- Your instructions -
Any image in the records is to be skipped; everything else should be reproduced exactly.

Content starts

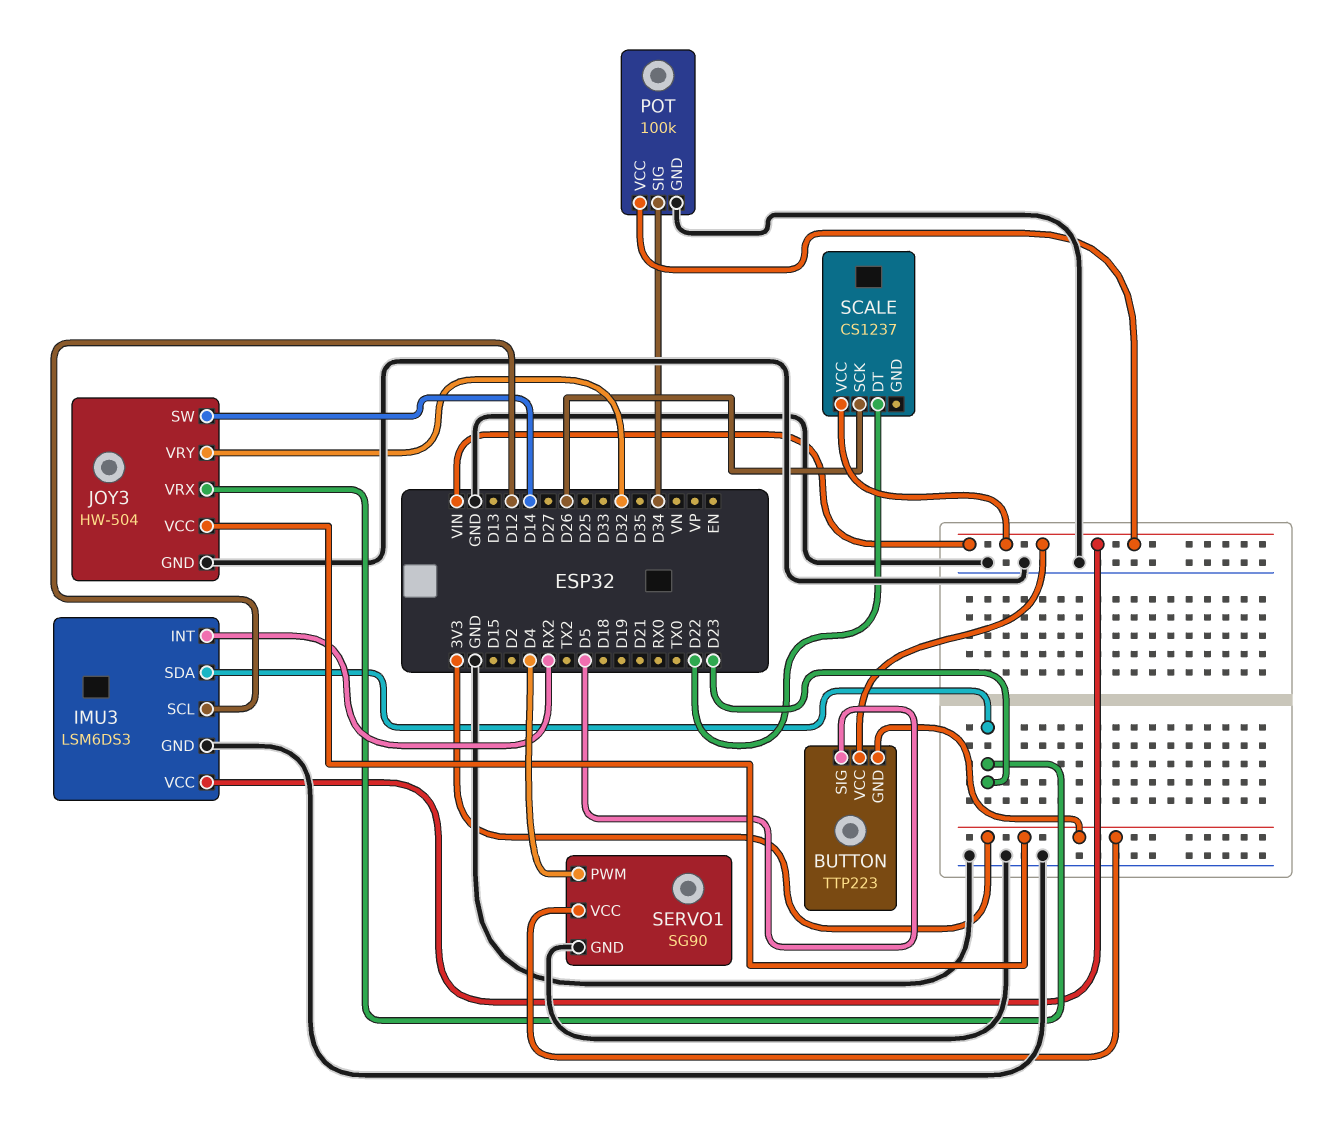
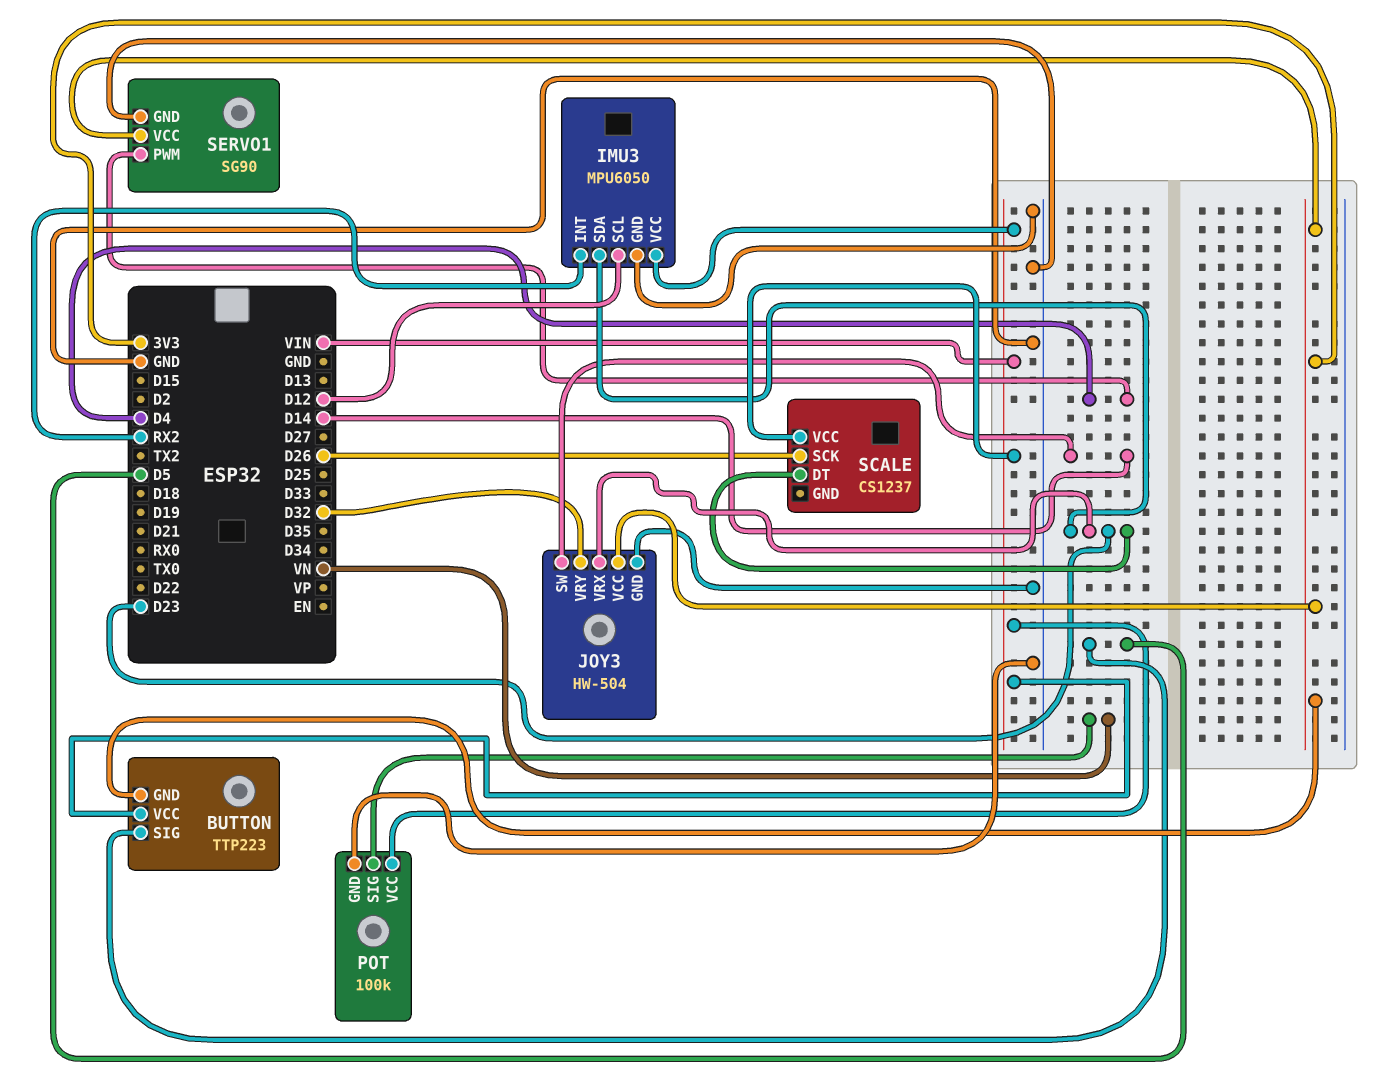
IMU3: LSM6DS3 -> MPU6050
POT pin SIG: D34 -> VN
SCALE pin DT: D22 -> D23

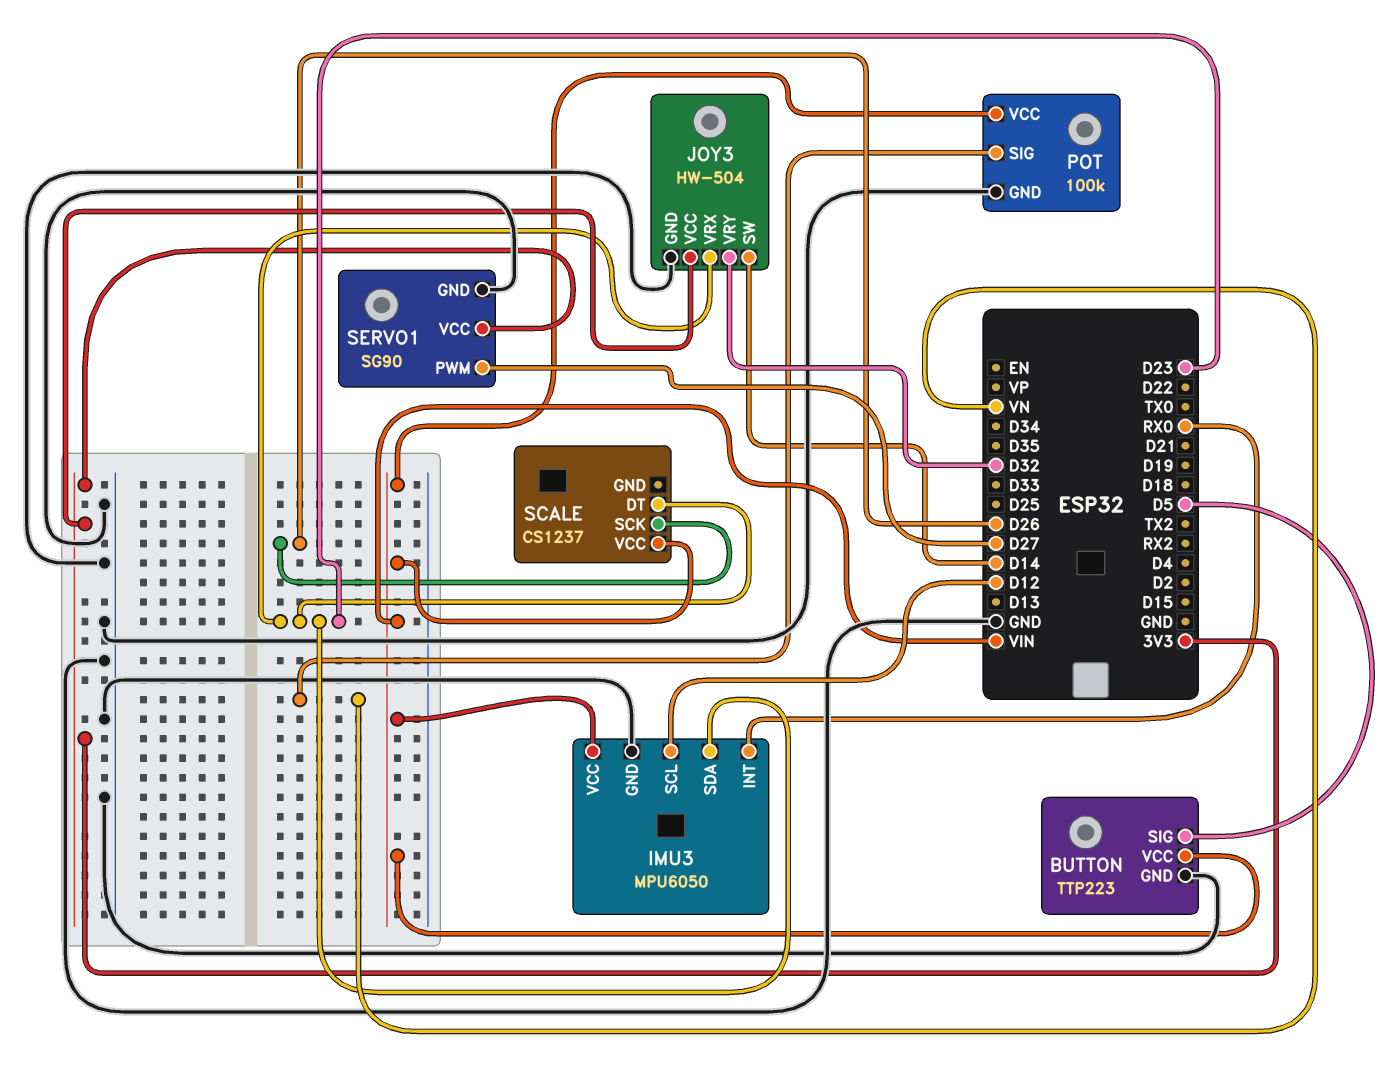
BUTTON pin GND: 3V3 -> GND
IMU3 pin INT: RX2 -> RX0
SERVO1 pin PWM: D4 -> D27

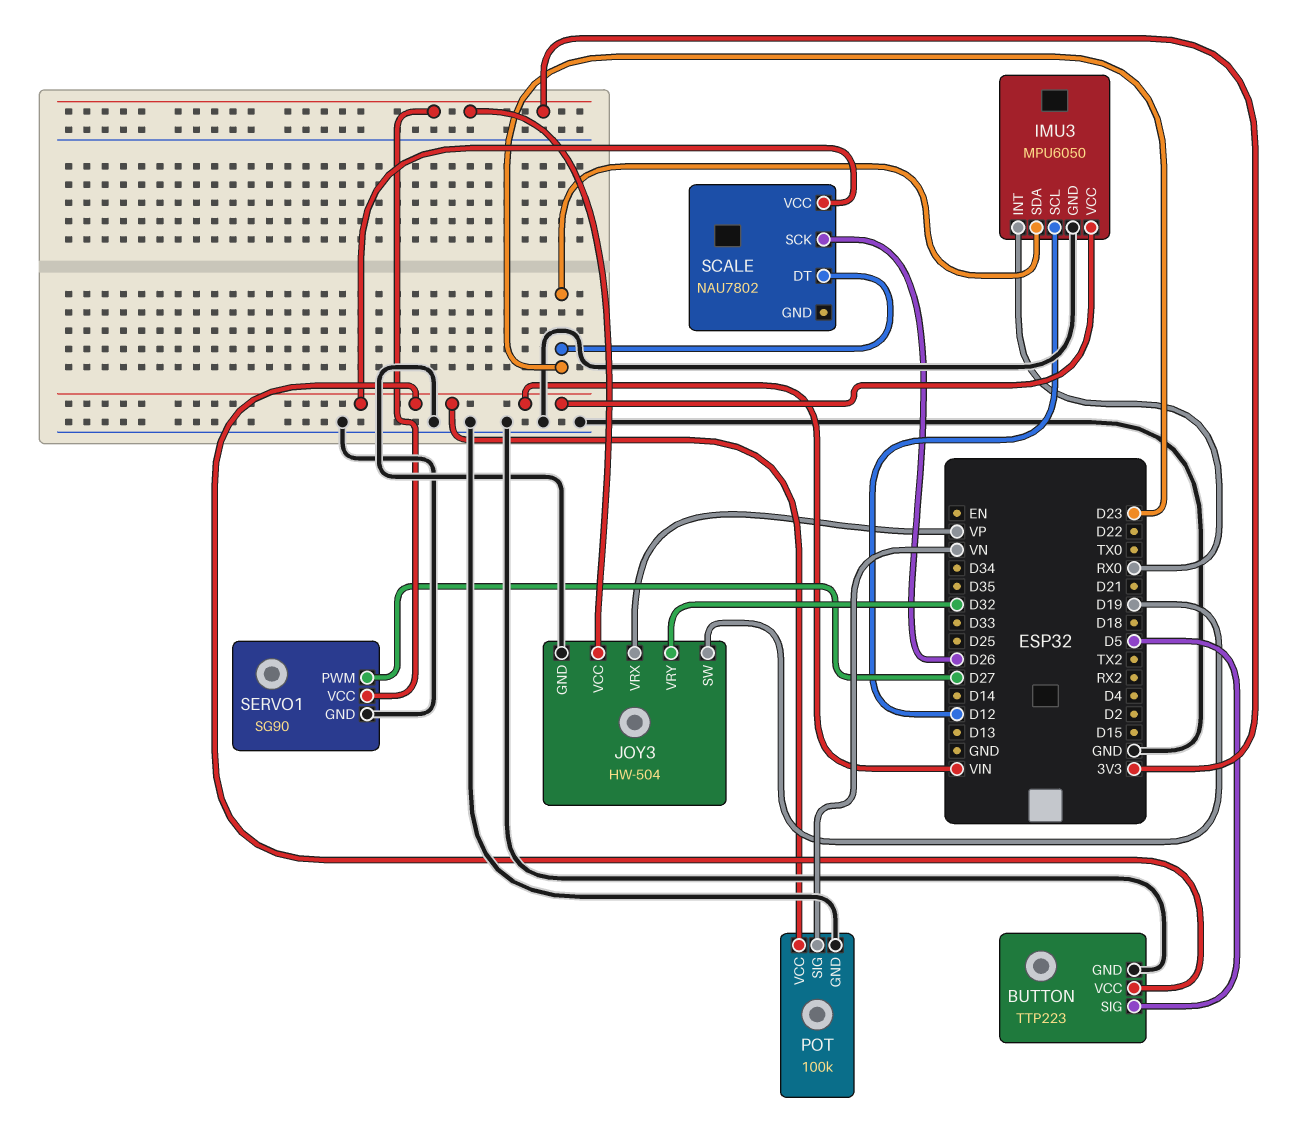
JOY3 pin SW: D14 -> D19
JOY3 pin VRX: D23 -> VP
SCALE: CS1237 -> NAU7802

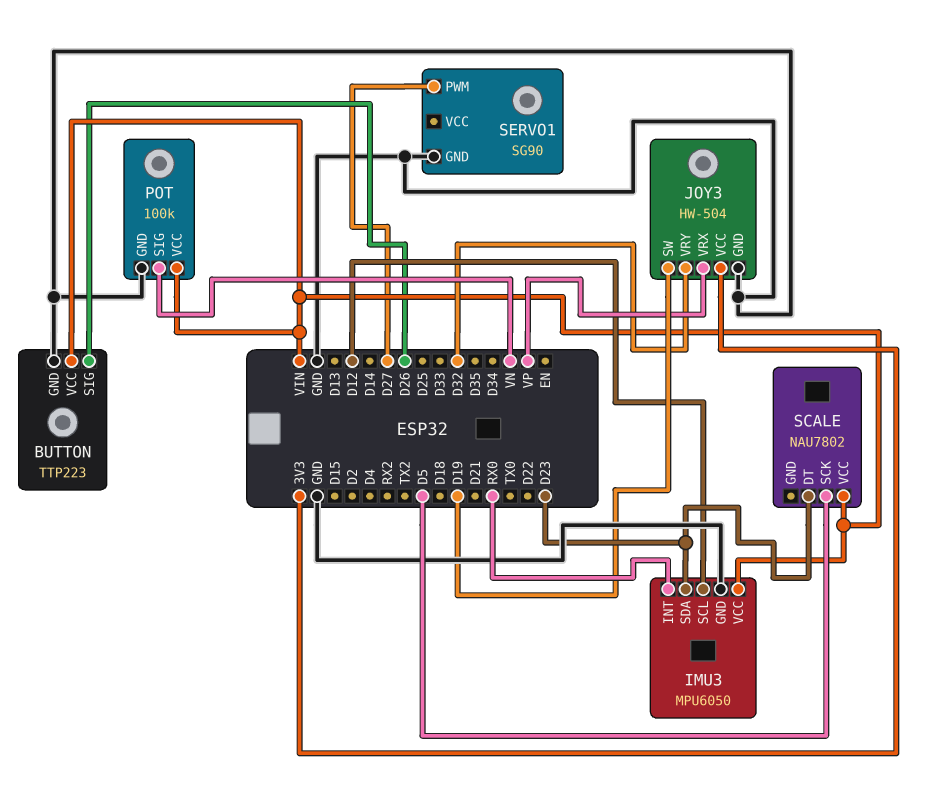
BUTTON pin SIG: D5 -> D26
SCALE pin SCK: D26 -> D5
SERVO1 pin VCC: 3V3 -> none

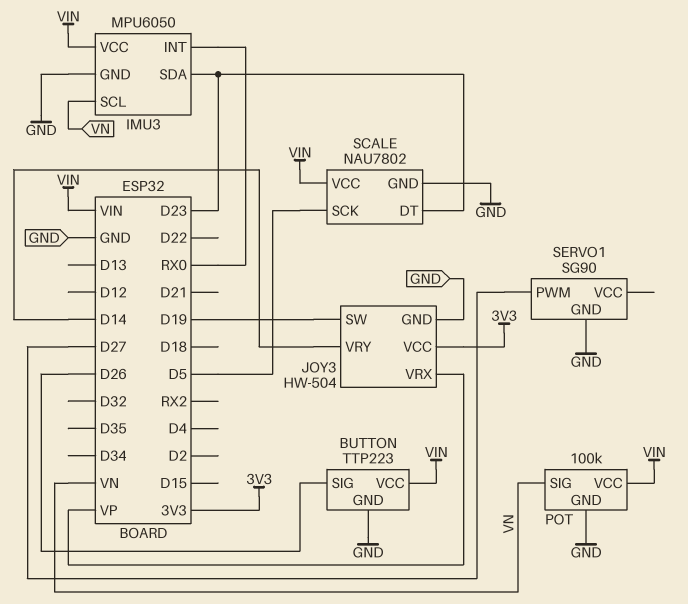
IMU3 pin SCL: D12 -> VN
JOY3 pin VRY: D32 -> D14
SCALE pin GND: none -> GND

Content ends

- Output for this task -
IMU3: LSM6DS3 -> MPU6050
POT pin SIG: D34 -> VN
SCALE pin DT: D22 -> D23

BUTTON pin GND: 3V3 -> GND
IMU3 pin INT: RX2 -> RX0
SERVO1 pin PWM: D4 -> D27

JOY3 pin SW: D14 -> D19
JOY3 pin VRX: D23 -> VP
SCALE: CS1237 -> NAU7802

BUTTON pin SIG: D5 -> D26
SCALE pin SCK: D26 -> D5
SERVO1 pin VCC: 3V3 -> none

IMU3 pin SCL: D12 -> VN
JOY3 pin VRY: D32 -> D14
SCALE pin GND: none -> GND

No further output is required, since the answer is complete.